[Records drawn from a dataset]
▶
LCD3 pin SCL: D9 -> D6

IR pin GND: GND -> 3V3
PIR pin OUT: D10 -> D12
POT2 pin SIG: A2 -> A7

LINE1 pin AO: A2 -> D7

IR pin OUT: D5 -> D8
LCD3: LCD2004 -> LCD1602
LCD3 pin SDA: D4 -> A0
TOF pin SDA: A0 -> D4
◀
◆ WHAT YOU NEED TO DO ◆
All records shown above need to be written out again verbatim.

◆ ANSWER TO THIS EXERCISE ◆
LCD3 pin SCL: D9 -> D6

IR pin GND: GND -> 3V3
PIR pin OUT: D10 -> D12
POT2 pin SIG: A2 -> A7

LINE1 pin AO: A2 -> D7

IR pin OUT: D5 -> D8
LCD3: LCD2004 -> LCD1602
LCD3 pin SDA: D4 -> A0
TOF pin SDA: A0 -> D4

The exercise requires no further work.